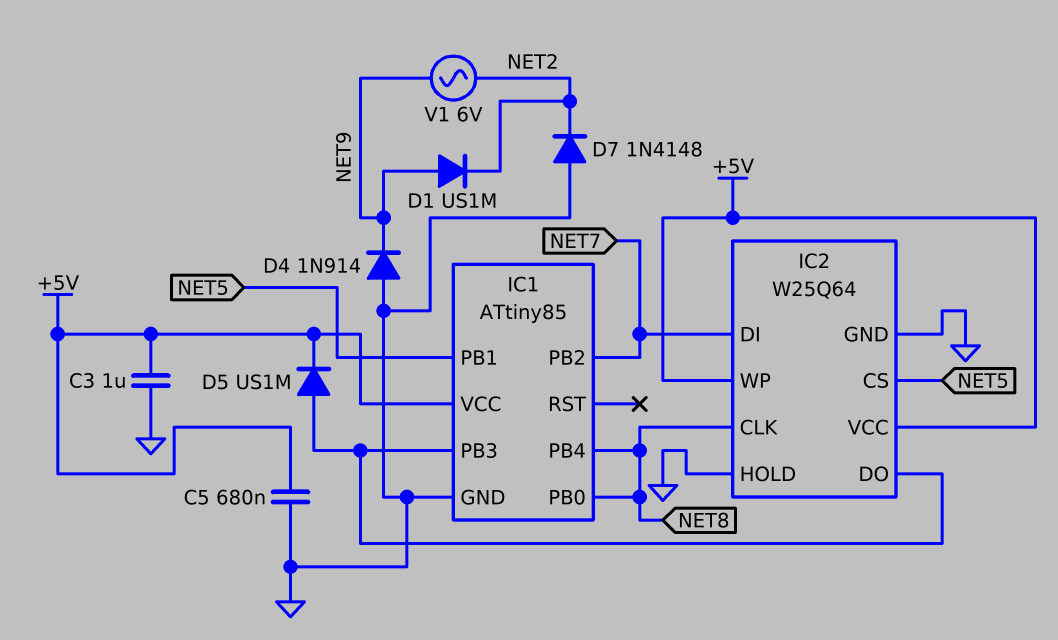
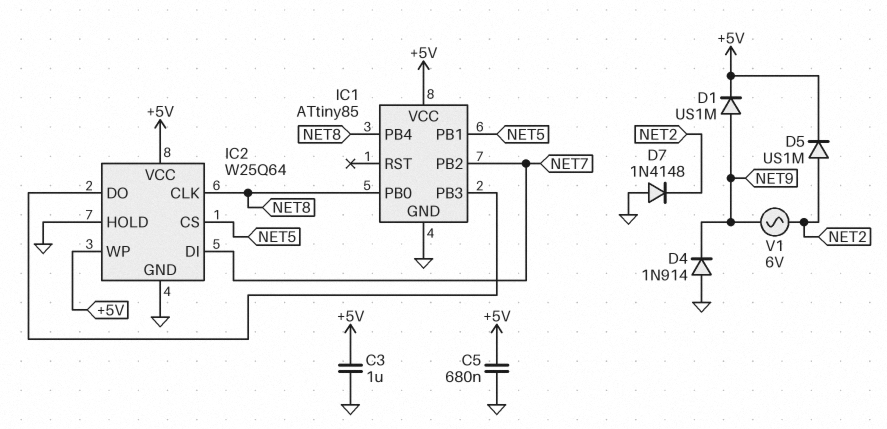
D1: diode US1M (A NET9, K NET2) -> diode US1M (A NET9, K +5V)
D5: diode US1M (A IC1/PB3, K +5V) -> diode US1M (A NET2, K +5V)

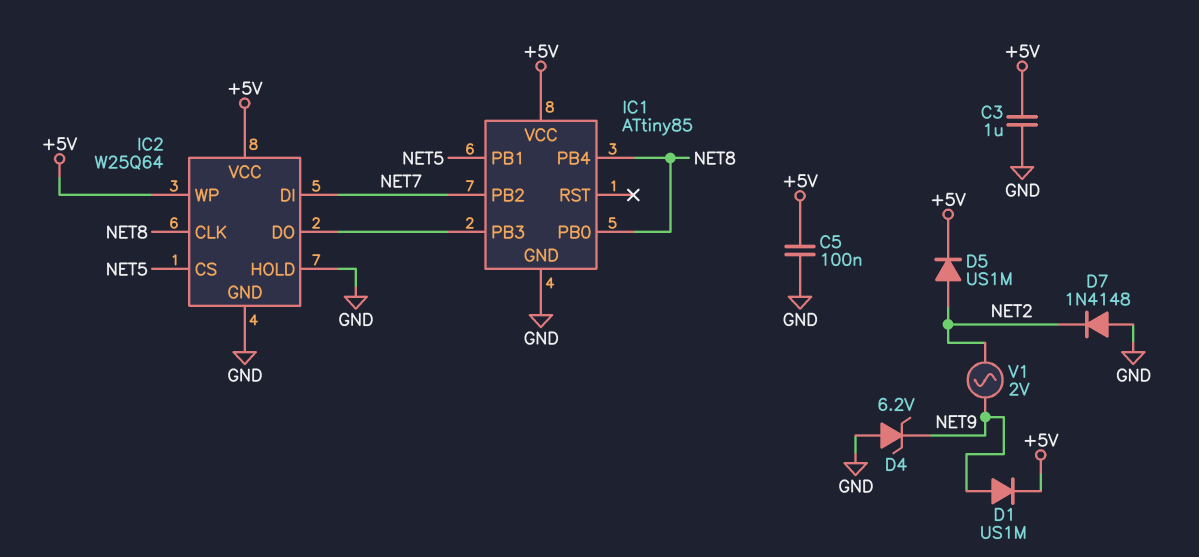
C5: 680nF (+5V, GND) -> 100nF (+5V, GND)
D4: diode 1N914 (A GND, K NET9) -> zener 6.2V (A GND, K NET9)
V1: AC 6V (NET2, NET9) -> AC 2V (NET2, NET9)

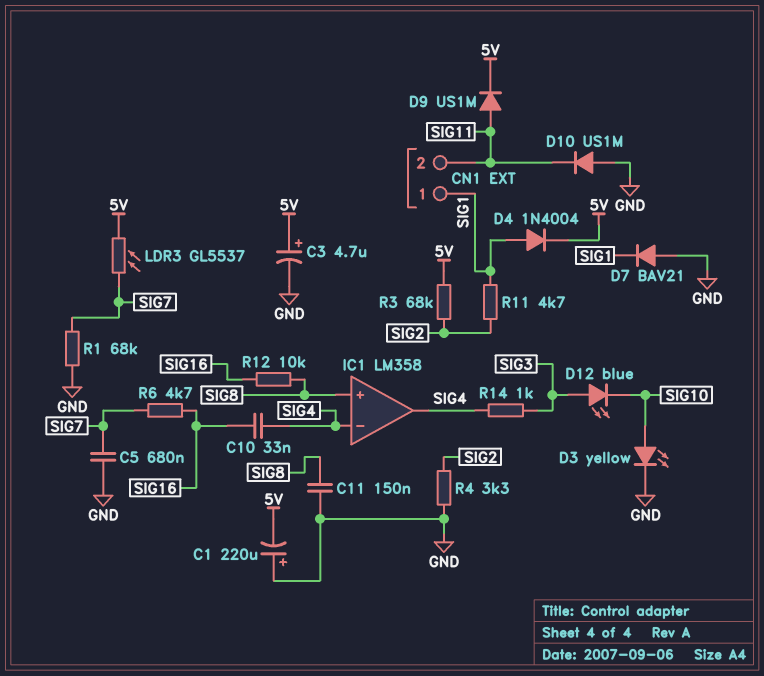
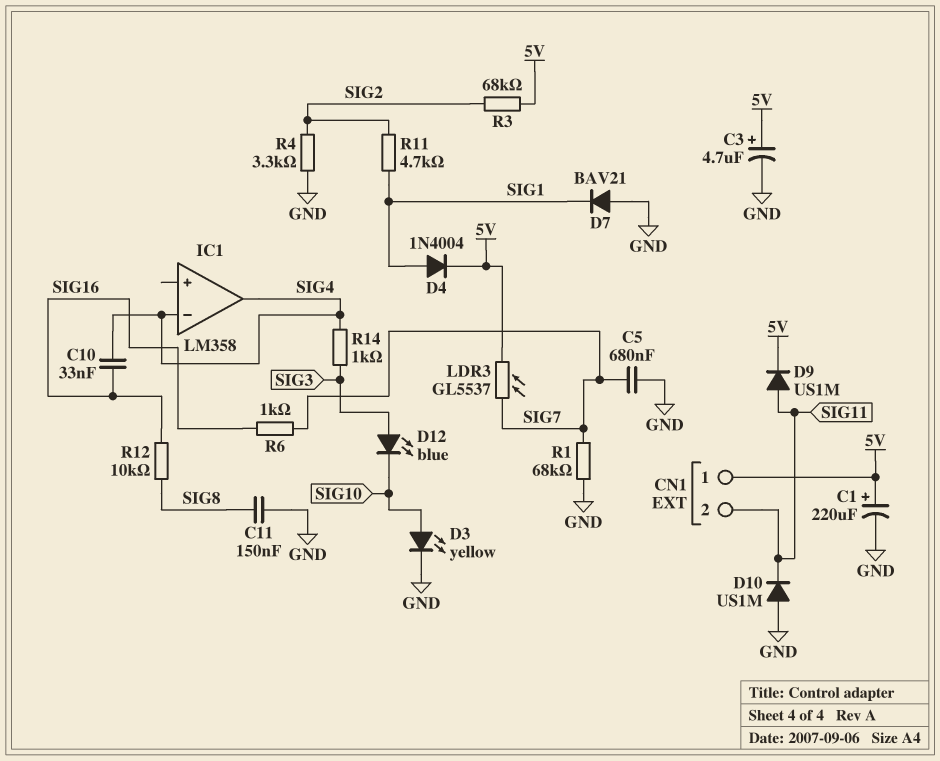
C1: 220uF (plus GND, minus 5V) -> 220uF (plus 5V, minus GND)
CN1 pin 1: SIG1 -> 5V
IC1 pin in+: SIG8 -> none
R6: 4.7k (SIG7, SIG16) -> 1k (SIG7, SIG16)

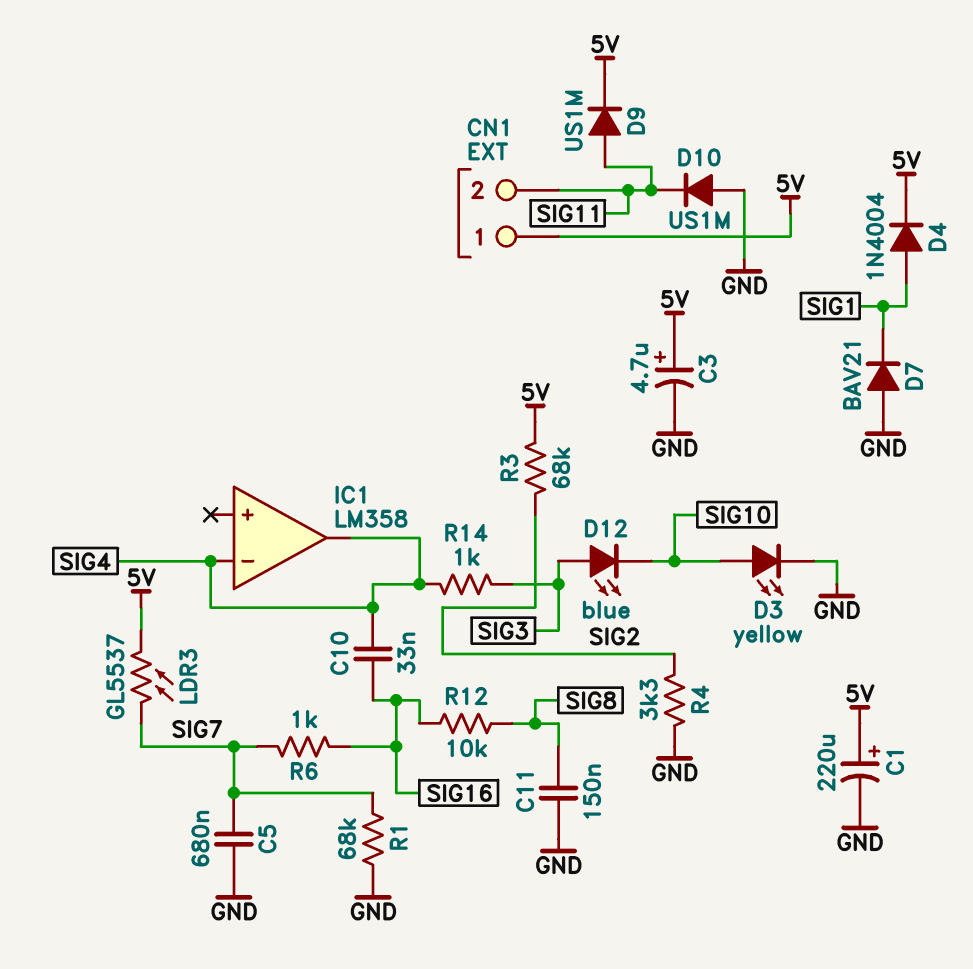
R11: 4.7k (SIG1, SIG2) -> none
######
* WORK ITEM
The required output is each line above restated verbatim, with all images omitted.

* ANSWER FOR THE TASK
D1: diode US1M (A NET9, K NET2) -> diode US1M (A NET9, K +5V)
D5: diode US1M (A IC1/PB3, K +5V) -> diode US1M (A NET2, K +5V)

C5: 680nF (+5V, GND) -> 100nF (+5V, GND)
D4: diode 1N914 (A GND, K NET9) -> zener 6.2V (A GND, K NET9)
V1: AC 6V (NET2, NET9) -> AC 2V (NET2, NET9)

C1: 220uF (plus GND, minus 5V) -> 220uF (plus 5V, minus GND)
CN1 pin 1: SIG1 -> 5V
IC1 pin in+: SIG8 -> none
R6: 4.7k (SIG7, SIG16) -> 1k (SIG7, SIG16)

R11: 4.7k (SIG1, SIG2) -> none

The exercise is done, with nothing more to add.